(Records excerpted from a collection)
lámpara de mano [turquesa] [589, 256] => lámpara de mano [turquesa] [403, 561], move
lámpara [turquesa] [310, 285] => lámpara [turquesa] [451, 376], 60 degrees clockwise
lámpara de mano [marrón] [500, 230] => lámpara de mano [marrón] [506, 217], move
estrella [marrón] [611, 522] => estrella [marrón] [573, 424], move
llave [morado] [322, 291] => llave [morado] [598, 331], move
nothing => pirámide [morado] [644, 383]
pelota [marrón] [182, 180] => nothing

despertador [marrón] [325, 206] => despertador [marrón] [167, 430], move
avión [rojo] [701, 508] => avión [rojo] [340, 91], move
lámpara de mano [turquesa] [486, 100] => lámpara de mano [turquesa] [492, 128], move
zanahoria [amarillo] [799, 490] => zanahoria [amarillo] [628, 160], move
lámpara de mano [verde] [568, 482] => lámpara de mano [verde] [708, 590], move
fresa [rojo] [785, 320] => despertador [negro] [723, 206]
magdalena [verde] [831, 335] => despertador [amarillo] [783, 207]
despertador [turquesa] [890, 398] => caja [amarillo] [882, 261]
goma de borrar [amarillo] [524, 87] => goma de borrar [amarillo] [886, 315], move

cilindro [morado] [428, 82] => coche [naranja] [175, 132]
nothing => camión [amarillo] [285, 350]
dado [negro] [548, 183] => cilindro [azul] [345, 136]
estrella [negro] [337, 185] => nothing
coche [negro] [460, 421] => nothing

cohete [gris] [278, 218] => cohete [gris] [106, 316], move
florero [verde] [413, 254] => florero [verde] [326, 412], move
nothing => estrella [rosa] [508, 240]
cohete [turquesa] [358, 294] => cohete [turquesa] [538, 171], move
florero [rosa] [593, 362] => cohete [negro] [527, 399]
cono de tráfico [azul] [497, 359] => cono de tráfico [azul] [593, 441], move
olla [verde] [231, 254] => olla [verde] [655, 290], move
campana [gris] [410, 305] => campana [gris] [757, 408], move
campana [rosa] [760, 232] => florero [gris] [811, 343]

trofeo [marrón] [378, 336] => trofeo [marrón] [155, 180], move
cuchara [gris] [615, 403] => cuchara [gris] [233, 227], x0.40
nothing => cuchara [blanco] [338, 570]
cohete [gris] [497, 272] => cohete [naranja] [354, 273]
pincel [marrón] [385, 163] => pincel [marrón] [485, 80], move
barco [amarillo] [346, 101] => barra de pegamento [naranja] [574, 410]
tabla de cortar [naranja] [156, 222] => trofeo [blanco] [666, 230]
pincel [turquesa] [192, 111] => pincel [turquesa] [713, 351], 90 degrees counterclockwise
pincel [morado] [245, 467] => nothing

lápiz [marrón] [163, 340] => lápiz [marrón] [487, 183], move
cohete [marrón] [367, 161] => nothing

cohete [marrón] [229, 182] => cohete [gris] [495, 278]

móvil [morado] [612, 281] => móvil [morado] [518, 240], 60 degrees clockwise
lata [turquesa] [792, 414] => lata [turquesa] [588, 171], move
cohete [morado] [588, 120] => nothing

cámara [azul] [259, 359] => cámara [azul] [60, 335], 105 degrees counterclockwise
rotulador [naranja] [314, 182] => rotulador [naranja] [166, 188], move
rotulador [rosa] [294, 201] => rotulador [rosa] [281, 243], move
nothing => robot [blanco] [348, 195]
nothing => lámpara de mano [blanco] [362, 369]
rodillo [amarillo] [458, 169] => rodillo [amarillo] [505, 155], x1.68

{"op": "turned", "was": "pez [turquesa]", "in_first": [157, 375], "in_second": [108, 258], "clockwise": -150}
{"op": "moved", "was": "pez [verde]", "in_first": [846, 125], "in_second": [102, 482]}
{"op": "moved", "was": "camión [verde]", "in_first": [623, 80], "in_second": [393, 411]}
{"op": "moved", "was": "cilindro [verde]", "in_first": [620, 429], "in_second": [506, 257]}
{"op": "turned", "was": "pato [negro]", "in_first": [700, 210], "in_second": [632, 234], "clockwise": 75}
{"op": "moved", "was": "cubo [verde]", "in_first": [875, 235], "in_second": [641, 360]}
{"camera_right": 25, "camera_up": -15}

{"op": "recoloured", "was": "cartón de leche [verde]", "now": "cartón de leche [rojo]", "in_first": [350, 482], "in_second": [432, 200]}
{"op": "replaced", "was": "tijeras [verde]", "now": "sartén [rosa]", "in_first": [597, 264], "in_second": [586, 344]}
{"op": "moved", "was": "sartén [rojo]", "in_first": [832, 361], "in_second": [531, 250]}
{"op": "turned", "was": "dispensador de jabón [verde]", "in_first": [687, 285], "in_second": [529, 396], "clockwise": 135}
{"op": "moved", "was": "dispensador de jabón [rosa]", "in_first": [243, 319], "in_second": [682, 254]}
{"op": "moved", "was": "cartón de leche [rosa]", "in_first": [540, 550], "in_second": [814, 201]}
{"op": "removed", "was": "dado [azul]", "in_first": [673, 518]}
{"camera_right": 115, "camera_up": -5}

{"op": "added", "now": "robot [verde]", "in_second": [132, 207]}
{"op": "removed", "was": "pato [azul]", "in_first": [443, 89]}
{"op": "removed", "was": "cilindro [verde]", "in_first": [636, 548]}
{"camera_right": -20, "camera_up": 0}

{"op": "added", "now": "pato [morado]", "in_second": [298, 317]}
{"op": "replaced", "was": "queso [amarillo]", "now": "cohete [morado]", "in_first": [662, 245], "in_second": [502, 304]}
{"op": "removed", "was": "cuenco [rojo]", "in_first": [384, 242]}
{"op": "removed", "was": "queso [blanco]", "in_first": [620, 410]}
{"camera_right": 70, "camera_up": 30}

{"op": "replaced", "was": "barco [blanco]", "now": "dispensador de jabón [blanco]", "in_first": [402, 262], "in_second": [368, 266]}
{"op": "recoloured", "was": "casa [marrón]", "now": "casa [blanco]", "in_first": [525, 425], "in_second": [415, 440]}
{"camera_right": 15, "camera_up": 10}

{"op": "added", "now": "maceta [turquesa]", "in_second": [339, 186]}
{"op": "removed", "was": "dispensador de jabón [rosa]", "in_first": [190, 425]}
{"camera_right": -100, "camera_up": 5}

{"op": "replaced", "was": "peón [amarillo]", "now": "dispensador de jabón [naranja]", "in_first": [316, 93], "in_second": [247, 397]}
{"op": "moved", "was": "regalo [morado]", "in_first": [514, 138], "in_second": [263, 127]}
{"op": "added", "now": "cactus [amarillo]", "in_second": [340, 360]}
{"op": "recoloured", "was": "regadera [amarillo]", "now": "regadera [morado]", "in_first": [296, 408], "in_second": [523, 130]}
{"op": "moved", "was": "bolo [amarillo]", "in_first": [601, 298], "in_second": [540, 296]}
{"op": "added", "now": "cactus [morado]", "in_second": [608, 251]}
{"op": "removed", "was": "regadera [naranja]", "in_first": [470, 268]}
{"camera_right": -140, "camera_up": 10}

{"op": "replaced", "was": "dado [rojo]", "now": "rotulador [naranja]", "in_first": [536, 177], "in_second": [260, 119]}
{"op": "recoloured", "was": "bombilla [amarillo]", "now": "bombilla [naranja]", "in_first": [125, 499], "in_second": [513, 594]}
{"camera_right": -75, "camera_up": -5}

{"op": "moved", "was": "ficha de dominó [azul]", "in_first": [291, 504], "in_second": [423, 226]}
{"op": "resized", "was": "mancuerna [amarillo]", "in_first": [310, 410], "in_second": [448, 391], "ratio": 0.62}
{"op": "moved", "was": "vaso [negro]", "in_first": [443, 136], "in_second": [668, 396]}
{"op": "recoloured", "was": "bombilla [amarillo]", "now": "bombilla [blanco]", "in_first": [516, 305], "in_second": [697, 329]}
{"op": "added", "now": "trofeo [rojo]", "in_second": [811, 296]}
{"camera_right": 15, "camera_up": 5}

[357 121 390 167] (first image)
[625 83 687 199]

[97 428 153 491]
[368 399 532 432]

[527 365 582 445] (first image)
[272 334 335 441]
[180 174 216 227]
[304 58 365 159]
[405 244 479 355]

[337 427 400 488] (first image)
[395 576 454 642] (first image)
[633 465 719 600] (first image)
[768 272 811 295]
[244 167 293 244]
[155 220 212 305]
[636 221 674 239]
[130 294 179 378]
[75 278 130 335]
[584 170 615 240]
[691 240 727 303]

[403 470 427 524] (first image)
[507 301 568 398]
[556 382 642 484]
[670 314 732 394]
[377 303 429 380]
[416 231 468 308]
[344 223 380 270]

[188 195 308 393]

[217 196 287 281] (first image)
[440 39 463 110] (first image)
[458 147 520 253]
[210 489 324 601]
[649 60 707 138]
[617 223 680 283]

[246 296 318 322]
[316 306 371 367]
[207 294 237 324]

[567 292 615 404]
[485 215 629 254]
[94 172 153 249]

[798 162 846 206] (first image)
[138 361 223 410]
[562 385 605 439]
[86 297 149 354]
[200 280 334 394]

Work instruction: Look above for the line containing "lámpara [turquesa] [310, 285]". Output from there through the line containing "nothing => pirámide [morado] [644, 383]", exactly and inclusively.

Final answer:
lámpara [turquesa] [310, 285] => lámpara [turquesa] [451, 376], 60 degrees clockwise
lámpara de mano [marrón] [500, 230] => lámpara de mano [marrón] [506, 217], move
estrella [marrón] [611, 522] => estrella [marrón] [573, 424], move
llave [morado] [322, 291] => llave [morado] [598, 331], move
nothing => pirámide [morado] [644, 383]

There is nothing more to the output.